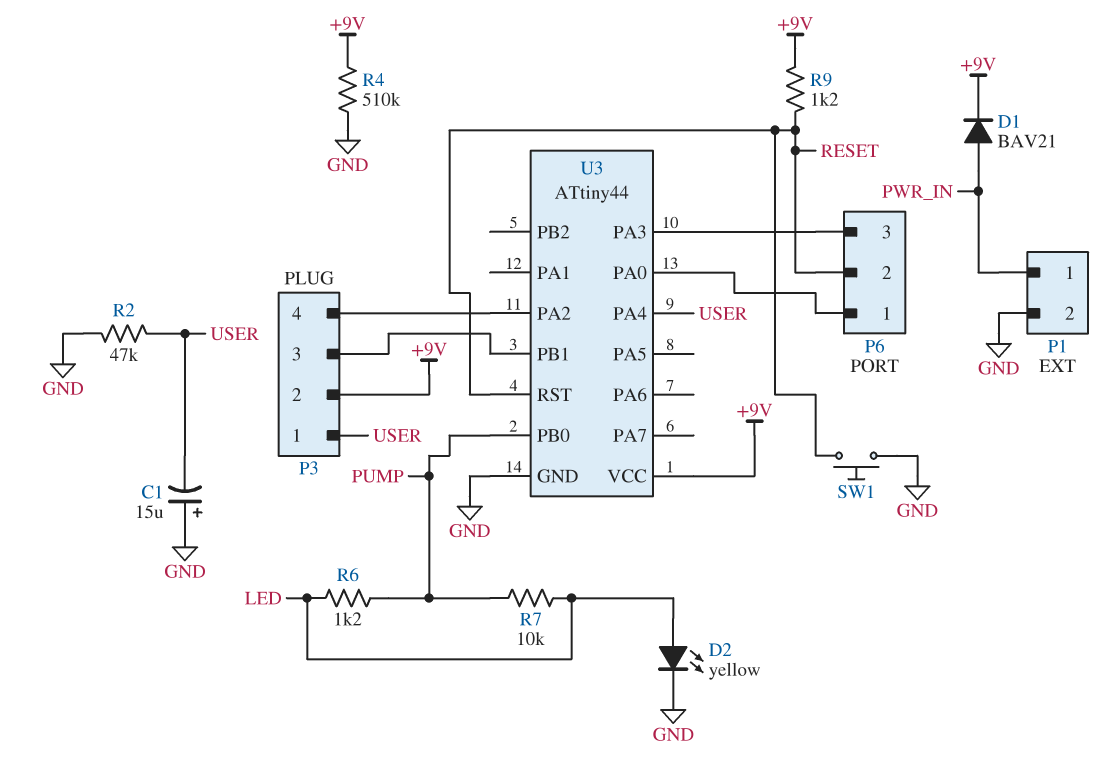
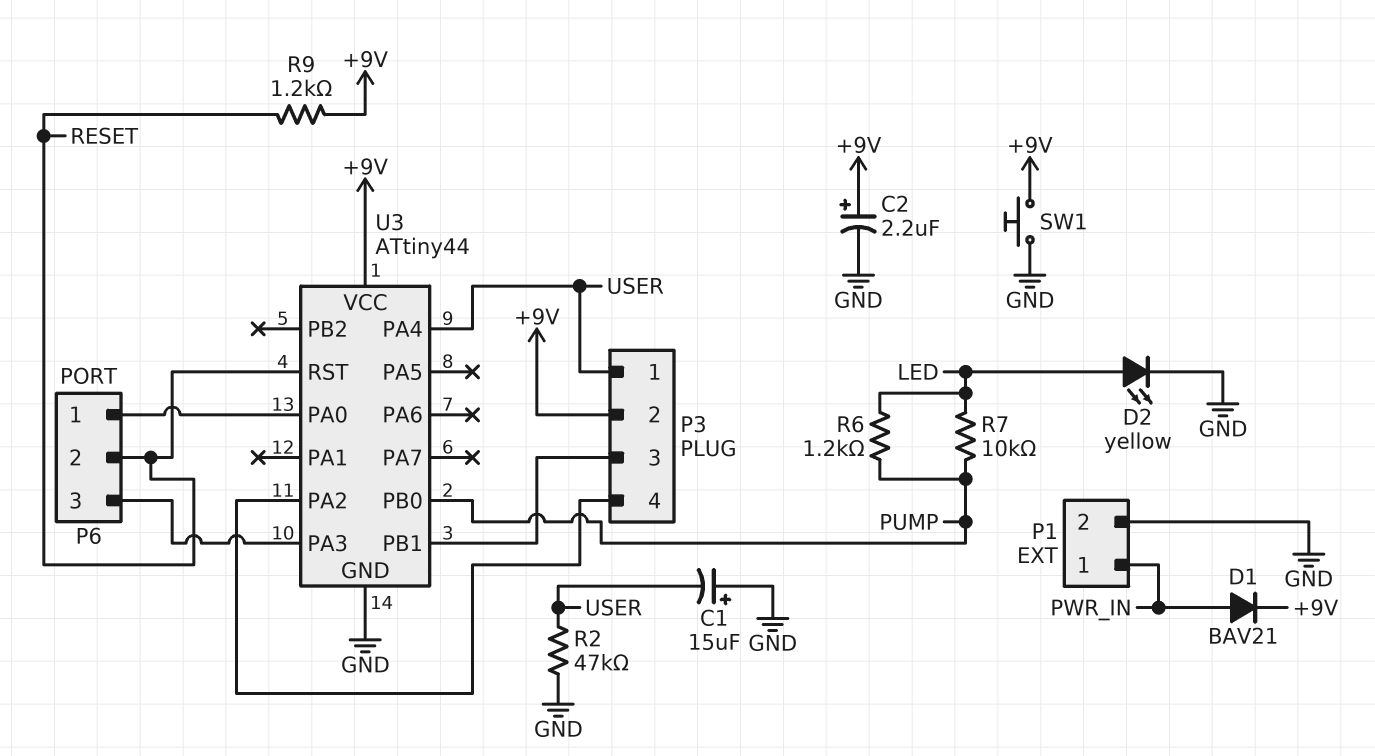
C2: none -> 2.2uF (plus +9V, minus GND)
R4: 510k (+9V, GND) -> none
SW1: button (GND, RESET) -> button (+9V, GND)

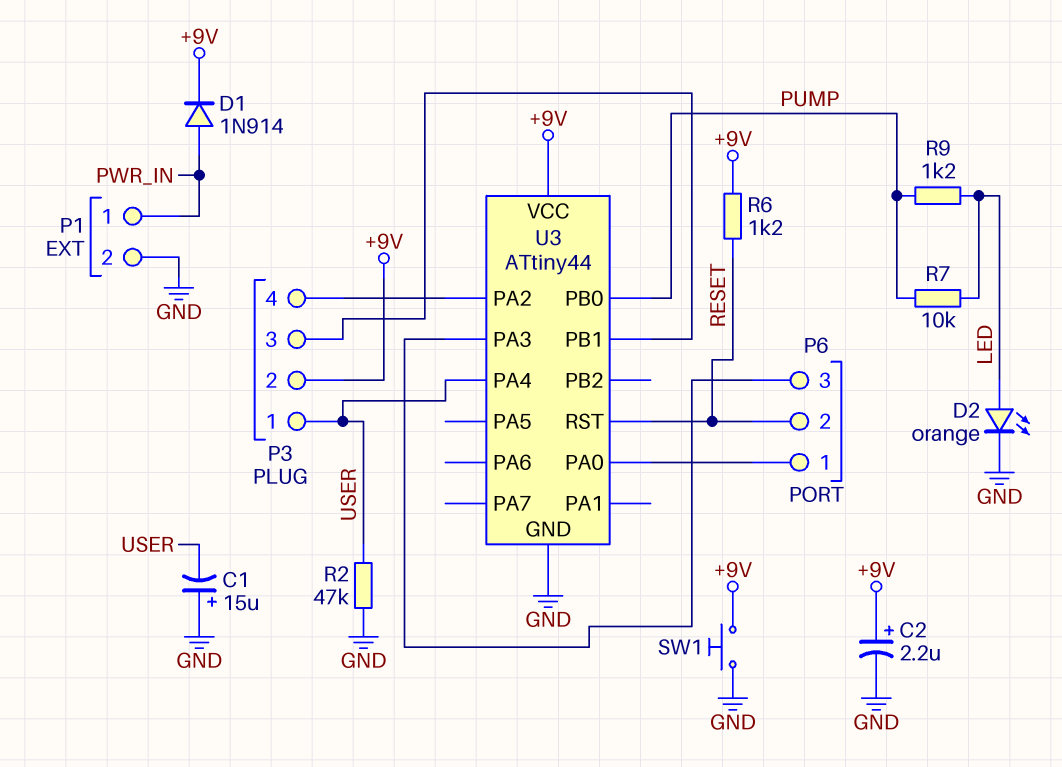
D1: diode BAV21 (A PWR_IN, K +9V) -> diode 1N914 (A PWR_IN, K +9V)
D2: LED yellow (A LED, K GND) -> LED orange (A LED, K GND)
R6: 1.2k (LED, PUMP) -> 1.2k (+9V, RESET)
R9: 1.2k (+9V, RESET) -> 1.2k (LED, PUMP)

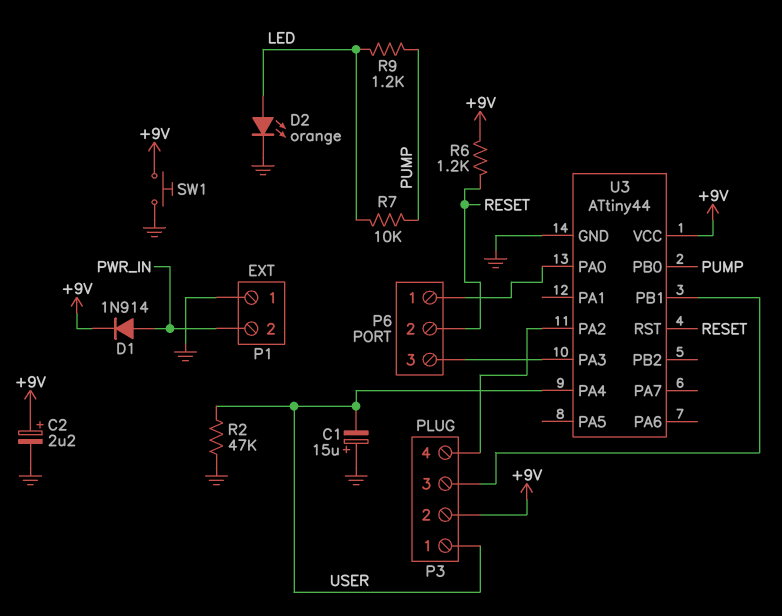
P1 pin 1: PWR_IN -> GND
P1 pin 2: GND -> PWR_IN

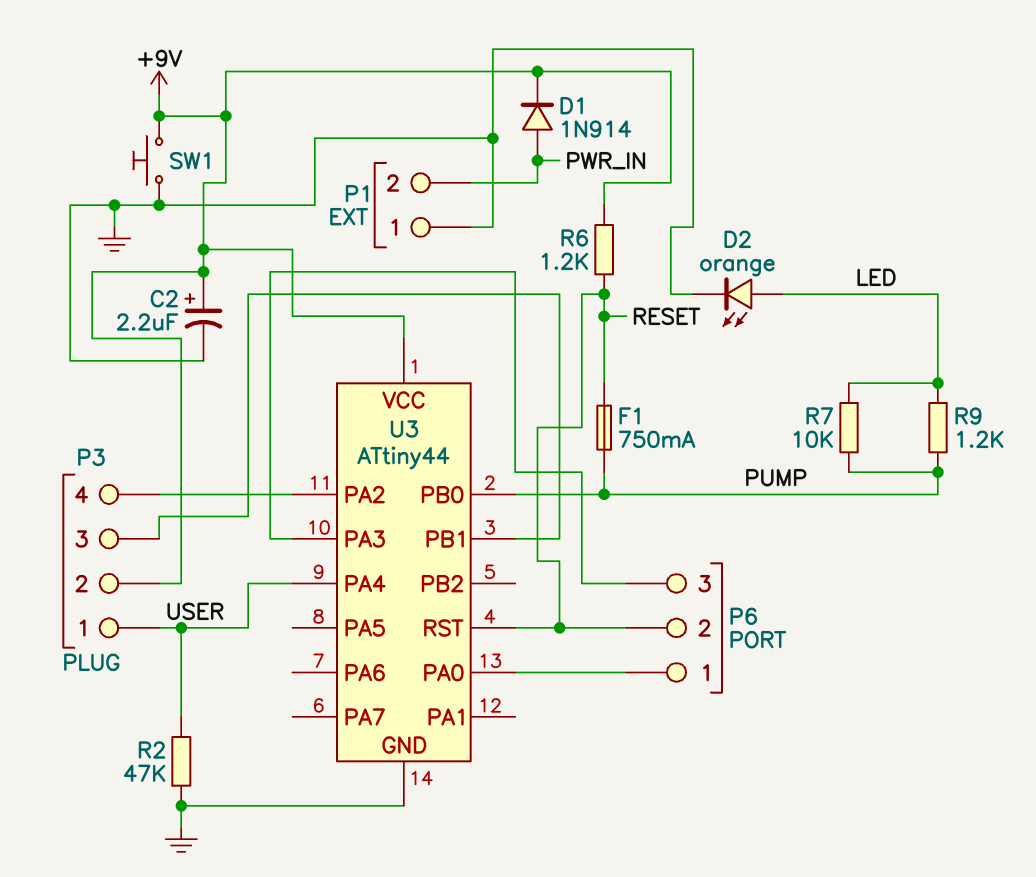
C1: 15uF (plus GND, minus USER) -> none
F1: none -> 750mA (PUMP, RESET)

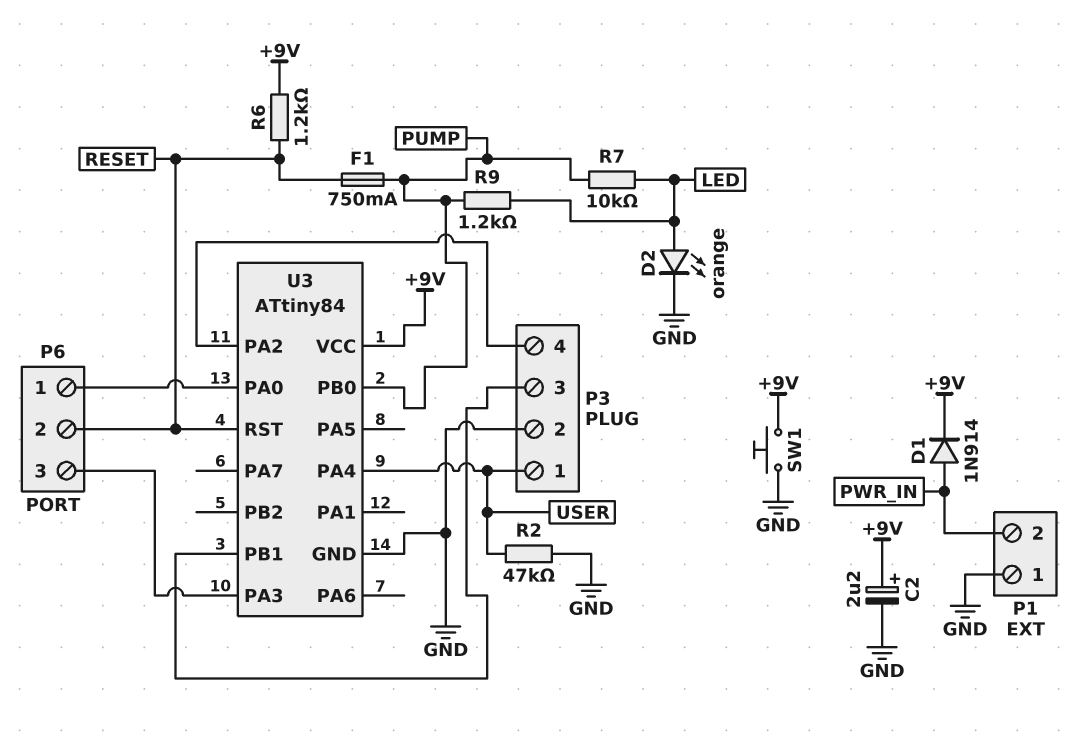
P3 pin 2: +9V -> GND
U3: ATtiny44 -> ATtiny84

.....

Using the data above, tally each line that has the string "PUMP" and report only the sum.

■ RESPONSE BELOW: 3